======== Data extracts ========
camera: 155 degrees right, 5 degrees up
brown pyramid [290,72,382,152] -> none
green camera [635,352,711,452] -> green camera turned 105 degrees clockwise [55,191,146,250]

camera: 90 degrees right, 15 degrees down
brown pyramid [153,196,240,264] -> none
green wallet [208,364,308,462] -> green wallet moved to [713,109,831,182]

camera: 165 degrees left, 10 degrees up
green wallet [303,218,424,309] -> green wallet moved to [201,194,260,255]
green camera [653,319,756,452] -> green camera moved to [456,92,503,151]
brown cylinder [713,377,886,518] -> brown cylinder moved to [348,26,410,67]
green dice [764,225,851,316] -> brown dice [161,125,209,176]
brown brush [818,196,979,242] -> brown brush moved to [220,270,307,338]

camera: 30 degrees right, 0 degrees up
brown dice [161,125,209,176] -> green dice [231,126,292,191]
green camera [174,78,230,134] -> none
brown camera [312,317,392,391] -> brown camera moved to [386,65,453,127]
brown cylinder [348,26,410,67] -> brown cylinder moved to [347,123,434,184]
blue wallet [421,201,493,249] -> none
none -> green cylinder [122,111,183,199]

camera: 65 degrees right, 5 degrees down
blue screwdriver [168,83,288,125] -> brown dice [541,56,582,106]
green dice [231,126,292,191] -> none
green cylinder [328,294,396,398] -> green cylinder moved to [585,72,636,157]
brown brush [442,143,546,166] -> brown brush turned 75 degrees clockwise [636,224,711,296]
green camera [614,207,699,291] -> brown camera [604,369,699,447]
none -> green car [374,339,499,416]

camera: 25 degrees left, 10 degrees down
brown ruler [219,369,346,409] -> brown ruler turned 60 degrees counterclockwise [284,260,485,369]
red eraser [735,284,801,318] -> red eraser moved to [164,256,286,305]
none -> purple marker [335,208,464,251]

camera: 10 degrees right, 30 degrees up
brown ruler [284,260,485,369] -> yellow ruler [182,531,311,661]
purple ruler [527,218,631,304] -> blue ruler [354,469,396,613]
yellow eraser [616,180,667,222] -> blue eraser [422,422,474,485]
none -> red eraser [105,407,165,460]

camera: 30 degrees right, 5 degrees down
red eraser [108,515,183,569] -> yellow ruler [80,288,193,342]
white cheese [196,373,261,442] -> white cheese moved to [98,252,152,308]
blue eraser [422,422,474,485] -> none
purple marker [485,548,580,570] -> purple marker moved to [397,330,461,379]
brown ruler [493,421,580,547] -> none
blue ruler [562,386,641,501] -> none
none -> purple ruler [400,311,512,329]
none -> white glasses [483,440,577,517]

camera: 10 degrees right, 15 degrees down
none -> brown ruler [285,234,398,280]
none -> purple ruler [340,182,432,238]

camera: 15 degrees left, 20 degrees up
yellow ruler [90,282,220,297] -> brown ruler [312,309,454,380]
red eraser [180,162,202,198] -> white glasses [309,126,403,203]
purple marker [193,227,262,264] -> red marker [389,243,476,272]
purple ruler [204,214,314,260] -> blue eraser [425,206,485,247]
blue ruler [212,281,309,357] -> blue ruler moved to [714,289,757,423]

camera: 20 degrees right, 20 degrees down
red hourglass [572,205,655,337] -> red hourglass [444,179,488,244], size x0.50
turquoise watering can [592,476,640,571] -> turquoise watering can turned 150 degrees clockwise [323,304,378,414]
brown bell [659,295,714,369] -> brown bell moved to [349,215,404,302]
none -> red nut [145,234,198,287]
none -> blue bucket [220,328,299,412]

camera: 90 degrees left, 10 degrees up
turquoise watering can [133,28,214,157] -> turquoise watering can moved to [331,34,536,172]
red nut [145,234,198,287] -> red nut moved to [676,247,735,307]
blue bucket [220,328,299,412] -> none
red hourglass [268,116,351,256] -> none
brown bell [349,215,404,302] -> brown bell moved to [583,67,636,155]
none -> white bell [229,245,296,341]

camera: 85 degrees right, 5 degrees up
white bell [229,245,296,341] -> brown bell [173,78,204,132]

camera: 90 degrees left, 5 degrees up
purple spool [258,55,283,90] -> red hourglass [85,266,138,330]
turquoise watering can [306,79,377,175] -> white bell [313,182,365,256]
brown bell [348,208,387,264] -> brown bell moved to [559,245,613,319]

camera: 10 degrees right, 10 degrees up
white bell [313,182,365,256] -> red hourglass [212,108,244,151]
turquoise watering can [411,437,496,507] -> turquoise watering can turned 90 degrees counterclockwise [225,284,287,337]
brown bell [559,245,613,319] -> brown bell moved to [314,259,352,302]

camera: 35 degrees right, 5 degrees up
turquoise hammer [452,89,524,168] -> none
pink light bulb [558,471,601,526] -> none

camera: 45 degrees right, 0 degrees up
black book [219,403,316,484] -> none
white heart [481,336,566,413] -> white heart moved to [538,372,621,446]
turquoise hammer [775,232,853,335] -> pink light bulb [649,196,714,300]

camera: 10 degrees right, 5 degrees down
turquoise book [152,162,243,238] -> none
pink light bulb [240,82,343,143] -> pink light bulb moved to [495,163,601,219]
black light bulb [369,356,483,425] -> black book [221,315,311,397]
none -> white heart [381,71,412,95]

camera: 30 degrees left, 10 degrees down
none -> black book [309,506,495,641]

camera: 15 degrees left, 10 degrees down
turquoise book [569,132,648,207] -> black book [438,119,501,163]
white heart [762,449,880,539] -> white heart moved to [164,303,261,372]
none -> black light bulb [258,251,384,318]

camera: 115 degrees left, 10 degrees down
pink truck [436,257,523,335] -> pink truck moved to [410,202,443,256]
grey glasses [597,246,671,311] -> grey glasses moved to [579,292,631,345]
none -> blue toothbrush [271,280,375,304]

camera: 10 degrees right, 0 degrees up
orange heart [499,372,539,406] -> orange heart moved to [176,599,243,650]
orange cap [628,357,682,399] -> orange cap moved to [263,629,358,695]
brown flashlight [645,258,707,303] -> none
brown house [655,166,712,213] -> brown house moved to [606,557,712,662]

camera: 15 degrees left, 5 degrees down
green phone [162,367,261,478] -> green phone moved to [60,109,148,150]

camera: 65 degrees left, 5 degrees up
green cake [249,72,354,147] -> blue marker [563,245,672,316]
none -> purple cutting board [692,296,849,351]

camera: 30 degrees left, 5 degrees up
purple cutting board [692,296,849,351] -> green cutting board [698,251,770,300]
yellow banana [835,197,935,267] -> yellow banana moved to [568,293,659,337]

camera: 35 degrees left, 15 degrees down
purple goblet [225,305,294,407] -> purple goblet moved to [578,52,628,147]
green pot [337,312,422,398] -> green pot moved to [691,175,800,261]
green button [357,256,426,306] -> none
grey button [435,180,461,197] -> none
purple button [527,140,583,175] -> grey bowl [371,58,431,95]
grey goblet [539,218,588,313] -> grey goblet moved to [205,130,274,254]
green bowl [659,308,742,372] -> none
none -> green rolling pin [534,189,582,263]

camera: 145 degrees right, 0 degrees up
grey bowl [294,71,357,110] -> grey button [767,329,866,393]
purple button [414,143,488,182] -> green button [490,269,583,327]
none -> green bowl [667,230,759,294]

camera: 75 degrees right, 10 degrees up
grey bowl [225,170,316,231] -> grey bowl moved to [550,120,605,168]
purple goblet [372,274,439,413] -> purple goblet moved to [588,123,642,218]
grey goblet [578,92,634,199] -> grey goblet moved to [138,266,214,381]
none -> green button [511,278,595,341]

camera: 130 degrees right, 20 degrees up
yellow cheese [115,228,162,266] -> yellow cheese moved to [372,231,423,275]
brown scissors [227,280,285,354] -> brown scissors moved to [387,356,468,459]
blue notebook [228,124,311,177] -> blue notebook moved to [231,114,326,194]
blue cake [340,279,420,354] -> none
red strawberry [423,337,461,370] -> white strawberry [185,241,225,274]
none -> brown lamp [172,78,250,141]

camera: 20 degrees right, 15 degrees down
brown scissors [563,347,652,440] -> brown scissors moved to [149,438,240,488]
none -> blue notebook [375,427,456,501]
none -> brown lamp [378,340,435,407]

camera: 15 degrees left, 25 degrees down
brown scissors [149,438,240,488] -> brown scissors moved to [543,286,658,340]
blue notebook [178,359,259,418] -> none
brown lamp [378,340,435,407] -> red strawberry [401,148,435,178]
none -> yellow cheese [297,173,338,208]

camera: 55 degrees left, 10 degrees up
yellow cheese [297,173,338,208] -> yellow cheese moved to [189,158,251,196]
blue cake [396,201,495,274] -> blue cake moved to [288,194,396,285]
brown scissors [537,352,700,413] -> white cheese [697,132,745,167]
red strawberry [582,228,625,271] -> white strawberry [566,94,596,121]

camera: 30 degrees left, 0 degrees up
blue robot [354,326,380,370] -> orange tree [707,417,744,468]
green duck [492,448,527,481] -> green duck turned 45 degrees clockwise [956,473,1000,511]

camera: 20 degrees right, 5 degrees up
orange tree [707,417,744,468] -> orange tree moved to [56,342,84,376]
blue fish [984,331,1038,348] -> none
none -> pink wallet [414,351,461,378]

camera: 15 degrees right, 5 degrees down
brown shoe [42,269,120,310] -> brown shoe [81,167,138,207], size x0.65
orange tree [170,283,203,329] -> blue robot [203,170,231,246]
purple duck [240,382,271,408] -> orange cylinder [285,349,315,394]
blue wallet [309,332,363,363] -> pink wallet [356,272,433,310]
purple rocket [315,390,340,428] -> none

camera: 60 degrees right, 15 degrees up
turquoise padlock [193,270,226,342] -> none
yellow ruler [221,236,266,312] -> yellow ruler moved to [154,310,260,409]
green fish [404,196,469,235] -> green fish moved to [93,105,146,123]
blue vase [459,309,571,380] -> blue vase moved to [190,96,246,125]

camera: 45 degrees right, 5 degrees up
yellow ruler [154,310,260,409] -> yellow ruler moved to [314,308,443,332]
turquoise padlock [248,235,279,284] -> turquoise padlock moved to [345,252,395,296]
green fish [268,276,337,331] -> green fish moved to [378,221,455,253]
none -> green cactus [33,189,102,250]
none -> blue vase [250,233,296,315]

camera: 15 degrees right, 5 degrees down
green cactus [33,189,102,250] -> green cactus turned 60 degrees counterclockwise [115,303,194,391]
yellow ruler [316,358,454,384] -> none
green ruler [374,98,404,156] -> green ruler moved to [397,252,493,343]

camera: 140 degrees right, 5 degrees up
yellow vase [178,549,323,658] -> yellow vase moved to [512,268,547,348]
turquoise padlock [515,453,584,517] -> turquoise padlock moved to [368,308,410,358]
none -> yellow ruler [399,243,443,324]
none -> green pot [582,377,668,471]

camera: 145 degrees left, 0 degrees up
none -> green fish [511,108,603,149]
========
Please print verbatim each line from the first line of the entries above to the line that contains "brown dice [161,125,209,176] ->", inclusive, and nothing more.

» Result of the exercise:
camera: 155 degrees right, 5 degrees up
brown pyramid [290,72,382,152] -> none
green camera [635,352,711,452] -> green camera turned 105 degrees clockwise [55,191,146,250]

camera: 90 degrees right, 15 degrees down
brown pyramid [153,196,240,264] -> none
green wallet [208,364,308,462] -> green wallet moved to [713,109,831,182]

camera: 165 degrees left, 10 degrees up
green wallet [303,218,424,309] -> green wallet moved to [201,194,260,255]
green camera [653,319,756,452] -> green camera moved to [456,92,503,151]
brown cylinder [713,377,886,518] -> brown cylinder moved to [348,26,410,67]
green dice [764,225,851,316] -> brown dice [161,125,209,176]
brown brush [818,196,979,242] -> brown brush moved to [220,270,307,338]

camera: 30 degrees right, 0 degrees up
brown dice [161,125,209,176] -> green dice [231,126,292,191]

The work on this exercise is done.